START Given entries

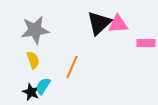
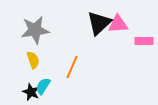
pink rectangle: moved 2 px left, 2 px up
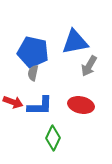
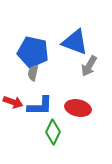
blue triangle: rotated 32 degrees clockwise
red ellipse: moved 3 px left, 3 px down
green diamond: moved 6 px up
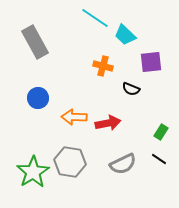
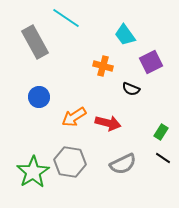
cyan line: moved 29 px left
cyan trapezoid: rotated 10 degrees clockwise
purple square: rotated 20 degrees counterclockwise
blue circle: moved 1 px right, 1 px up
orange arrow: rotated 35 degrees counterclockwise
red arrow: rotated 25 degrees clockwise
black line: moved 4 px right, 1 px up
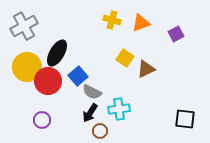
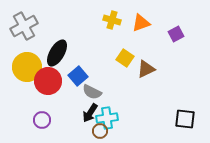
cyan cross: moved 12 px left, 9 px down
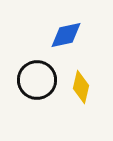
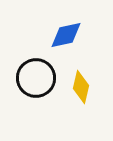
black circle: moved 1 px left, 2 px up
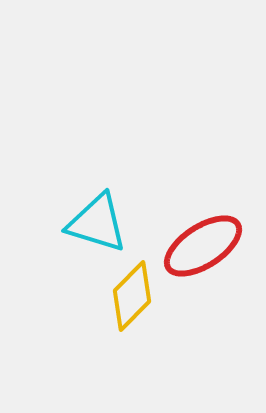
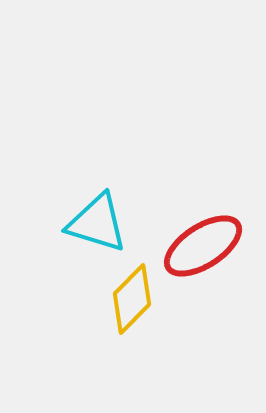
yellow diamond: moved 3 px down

END Given entries
START Given entries

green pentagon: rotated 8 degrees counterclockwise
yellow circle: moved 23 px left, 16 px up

END Given entries
START Given entries

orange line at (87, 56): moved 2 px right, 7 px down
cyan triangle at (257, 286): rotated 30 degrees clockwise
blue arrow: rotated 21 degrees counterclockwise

END Given entries

Would you copy, word for word, only the lines above from the one containing "pink rectangle: moved 2 px left, 2 px up" through the one containing "orange arrow: rotated", both included, and please leave out the pictures?

pink rectangle: moved 2 px left, 2 px up
blue triangle: rotated 32 degrees clockwise
red ellipse: moved 3 px left, 3 px down
green diamond: moved 6 px up
cyan line: moved 29 px left
cyan trapezoid: rotated 10 degrees clockwise
purple square: rotated 20 degrees counterclockwise
blue circle: moved 1 px right, 1 px up
orange arrow: rotated 35 degrees counterclockwise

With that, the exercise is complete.